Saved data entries
--- START ---
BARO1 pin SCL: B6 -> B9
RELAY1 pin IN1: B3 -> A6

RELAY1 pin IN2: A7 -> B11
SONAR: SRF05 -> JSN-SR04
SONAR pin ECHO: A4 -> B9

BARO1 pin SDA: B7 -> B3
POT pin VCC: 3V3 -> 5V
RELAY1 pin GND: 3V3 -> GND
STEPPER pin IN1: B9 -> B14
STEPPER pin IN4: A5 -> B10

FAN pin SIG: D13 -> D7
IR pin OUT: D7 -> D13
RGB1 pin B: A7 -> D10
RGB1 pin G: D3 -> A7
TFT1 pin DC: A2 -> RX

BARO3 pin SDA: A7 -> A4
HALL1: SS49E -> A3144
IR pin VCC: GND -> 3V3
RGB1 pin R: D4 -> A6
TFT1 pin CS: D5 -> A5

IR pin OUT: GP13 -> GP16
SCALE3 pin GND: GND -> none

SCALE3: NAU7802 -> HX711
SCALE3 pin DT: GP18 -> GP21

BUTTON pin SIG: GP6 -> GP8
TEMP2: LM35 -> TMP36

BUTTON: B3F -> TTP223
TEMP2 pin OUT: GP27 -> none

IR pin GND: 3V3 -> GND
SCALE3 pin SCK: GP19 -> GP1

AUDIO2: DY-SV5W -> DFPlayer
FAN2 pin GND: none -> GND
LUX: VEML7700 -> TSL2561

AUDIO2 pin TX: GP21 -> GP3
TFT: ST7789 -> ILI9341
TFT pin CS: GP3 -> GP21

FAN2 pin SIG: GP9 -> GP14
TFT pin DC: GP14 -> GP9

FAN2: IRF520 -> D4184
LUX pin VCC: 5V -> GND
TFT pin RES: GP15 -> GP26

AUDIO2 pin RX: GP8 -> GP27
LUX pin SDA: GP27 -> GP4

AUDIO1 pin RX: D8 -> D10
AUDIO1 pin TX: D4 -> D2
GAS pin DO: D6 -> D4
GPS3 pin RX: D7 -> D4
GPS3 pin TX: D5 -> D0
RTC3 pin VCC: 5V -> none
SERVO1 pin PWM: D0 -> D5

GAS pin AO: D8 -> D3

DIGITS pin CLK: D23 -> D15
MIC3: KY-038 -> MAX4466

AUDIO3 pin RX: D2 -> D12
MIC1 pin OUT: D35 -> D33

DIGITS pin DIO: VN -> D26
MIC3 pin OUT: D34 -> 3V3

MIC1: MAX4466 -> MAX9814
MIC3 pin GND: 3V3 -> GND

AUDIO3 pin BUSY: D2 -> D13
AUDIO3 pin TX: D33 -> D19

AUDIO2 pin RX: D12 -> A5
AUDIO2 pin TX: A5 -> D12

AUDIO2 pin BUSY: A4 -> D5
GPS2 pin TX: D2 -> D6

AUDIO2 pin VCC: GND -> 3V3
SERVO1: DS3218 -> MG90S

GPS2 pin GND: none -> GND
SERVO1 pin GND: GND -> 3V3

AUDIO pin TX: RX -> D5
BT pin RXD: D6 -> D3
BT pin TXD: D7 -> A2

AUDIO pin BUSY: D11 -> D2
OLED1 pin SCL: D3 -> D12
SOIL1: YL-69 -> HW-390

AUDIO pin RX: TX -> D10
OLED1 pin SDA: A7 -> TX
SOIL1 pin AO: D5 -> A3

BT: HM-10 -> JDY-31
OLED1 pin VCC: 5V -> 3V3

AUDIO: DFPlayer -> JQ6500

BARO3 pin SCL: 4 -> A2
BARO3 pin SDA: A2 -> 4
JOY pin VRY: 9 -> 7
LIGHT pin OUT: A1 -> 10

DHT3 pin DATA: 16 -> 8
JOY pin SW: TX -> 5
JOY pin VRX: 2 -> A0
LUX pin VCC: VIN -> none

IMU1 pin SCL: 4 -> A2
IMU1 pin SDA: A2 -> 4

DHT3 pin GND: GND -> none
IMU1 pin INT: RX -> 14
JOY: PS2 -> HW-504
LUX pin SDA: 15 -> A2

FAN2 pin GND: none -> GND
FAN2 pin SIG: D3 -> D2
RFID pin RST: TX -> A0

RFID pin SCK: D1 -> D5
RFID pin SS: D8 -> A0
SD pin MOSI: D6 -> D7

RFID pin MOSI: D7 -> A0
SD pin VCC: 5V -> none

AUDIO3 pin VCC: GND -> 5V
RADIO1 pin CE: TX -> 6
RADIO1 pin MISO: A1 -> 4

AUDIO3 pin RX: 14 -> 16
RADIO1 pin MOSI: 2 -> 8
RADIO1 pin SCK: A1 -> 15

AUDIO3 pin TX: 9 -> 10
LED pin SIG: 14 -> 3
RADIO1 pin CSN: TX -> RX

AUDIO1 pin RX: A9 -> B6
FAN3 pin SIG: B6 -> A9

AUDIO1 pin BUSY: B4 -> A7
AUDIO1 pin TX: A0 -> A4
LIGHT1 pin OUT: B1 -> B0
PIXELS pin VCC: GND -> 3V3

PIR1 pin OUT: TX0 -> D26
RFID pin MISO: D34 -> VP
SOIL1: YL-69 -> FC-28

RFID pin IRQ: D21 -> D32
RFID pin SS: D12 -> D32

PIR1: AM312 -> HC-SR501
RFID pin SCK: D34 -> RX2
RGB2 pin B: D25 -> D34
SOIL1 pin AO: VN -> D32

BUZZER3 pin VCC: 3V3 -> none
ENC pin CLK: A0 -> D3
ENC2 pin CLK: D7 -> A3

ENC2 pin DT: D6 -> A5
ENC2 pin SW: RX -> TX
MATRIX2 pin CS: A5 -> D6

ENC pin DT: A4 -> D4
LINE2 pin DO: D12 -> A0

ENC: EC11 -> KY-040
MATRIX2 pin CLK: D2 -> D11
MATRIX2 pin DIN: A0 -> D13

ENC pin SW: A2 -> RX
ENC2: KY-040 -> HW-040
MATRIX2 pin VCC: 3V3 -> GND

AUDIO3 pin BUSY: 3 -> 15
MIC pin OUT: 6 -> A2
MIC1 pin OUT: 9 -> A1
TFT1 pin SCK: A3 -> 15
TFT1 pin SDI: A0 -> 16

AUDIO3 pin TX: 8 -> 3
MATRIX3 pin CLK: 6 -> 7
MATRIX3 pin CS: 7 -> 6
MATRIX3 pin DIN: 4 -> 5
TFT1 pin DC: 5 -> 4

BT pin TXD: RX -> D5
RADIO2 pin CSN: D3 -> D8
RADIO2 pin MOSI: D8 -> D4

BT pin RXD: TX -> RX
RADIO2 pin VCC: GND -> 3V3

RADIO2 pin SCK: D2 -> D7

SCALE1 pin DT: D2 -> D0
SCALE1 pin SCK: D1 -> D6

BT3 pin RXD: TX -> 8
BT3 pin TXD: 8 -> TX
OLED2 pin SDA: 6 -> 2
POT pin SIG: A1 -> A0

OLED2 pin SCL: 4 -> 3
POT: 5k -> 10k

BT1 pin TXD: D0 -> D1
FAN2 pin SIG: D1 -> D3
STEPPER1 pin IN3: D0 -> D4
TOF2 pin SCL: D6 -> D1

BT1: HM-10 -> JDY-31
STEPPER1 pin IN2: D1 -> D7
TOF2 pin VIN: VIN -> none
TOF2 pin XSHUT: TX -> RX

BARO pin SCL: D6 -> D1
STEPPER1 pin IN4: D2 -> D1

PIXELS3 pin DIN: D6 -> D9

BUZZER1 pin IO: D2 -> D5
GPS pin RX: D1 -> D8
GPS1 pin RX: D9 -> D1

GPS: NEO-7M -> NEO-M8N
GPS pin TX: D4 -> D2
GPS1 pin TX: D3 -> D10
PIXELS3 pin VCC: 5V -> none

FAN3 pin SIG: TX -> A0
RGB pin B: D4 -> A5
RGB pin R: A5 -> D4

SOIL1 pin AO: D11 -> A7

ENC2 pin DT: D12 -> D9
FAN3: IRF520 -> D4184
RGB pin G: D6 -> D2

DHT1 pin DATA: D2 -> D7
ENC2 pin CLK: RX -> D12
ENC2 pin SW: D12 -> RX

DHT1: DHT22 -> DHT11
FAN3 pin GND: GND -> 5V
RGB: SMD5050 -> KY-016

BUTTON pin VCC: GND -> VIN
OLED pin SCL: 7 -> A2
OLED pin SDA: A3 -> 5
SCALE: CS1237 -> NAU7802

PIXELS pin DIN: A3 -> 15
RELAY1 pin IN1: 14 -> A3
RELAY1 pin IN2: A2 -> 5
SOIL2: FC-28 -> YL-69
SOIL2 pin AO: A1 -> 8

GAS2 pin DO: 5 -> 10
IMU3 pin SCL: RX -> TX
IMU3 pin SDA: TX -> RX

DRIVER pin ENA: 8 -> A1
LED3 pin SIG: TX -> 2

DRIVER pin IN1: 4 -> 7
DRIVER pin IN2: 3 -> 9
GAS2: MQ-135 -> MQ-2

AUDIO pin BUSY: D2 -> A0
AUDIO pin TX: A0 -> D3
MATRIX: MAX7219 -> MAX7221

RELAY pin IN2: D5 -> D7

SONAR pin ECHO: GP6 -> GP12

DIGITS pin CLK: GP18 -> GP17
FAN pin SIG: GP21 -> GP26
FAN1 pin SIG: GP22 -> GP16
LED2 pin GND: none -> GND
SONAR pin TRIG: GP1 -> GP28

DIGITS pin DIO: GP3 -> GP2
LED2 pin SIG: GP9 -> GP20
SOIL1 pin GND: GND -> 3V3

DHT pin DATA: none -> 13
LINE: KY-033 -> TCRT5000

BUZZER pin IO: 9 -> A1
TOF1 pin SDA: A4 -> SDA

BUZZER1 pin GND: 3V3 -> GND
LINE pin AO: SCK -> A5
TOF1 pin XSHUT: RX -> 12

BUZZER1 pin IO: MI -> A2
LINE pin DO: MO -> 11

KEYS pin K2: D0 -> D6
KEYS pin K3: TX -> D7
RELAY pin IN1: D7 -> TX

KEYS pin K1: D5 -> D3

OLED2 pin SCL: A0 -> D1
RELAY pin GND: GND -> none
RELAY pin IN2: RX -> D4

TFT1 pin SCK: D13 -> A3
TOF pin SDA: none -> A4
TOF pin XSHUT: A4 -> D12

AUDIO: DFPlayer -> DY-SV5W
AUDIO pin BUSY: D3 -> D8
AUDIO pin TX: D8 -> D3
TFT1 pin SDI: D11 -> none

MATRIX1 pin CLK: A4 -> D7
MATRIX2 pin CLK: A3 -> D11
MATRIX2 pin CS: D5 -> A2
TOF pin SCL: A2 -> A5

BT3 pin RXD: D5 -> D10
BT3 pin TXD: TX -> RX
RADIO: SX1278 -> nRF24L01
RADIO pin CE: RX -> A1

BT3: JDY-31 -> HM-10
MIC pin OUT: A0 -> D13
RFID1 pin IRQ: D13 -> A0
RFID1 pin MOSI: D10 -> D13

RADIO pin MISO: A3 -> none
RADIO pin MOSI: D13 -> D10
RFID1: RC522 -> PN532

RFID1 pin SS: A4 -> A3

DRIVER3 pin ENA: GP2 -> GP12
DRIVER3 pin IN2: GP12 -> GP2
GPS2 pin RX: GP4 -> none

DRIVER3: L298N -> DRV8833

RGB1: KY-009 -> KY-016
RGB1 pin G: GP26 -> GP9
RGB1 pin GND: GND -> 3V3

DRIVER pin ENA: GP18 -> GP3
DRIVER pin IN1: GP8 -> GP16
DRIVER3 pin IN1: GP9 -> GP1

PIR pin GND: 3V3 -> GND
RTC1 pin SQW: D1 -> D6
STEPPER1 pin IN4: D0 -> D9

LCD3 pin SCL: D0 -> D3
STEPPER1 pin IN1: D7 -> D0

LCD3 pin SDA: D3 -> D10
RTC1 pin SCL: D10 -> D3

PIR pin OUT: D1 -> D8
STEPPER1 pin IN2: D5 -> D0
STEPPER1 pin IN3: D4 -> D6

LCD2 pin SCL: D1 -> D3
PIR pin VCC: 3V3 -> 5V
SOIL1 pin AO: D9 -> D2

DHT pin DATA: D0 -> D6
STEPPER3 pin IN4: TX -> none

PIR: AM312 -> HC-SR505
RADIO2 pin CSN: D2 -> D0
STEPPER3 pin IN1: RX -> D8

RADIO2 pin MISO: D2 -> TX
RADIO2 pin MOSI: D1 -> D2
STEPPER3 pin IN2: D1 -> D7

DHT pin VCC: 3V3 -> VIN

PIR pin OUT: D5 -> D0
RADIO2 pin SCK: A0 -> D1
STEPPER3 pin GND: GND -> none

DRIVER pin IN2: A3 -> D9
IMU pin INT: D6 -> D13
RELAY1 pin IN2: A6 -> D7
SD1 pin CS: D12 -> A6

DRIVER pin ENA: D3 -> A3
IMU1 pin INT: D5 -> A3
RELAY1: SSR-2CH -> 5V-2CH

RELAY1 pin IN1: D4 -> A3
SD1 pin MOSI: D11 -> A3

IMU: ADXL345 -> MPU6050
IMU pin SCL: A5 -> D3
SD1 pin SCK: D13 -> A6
--- END ---
*Description of the task*. The expected output is the exact run of lines from the start of the entries through the line with "TFT pin CS: GP3 -> GP21", inclusive.

*Written reply*.
BARO1 pin SCL: B6 -> B9
RELAY1 pin IN1: B3 -> A6

RELAY1 pin IN2: A7 -> B11
SONAR: SRF05 -> JSN-SR04
SONAR pin ECHO: A4 -> B9

BARO1 pin SDA: B7 -> B3
POT pin VCC: 3V3 -> 5V
RELAY1 pin GND: 3V3 -> GND
STEPPER pin IN1: B9 -> B14
STEPPER pin IN4: A5 -> B10

FAN pin SIG: D13 -> D7
IR pin OUT: D7 -> D13
RGB1 pin B: A7 -> D10
RGB1 pin G: D3 -> A7
TFT1 pin DC: A2 -> RX

BARO3 pin SDA: A7 -> A4
HALL1: SS49E -> A3144
IR pin VCC: GND -> 3V3
RGB1 pin R: D4 -> A6
TFT1 pin CS: D5 -> A5

IR pin OUT: GP13 -> GP16
SCALE3 pin GND: GND -> none

SCALE3: NAU7802 -> HX711
SCALE3 pin DT: GP18 -> GP21

BUTTON pin SIG: GP6 -> GP8
TEMP2: LM35 -> TMP36

BUTTON: B3F -> TTP223
TEMP2 pin OUT: GP27 -> none

IR pin GND: 3V3 -> GND
SCALE3 pin SCK: GP19 -> GP1

AUDIO2: DY-SV5W -> DFPlayer
FAN2 pin GND: none -> GND
LUX: VEML7700 -> TSL2561

AUDIO2 pin TX: GP21 -> GP3
TFT: ST7789 -> ILI9341
TFT pin CS: GP3 -> GP21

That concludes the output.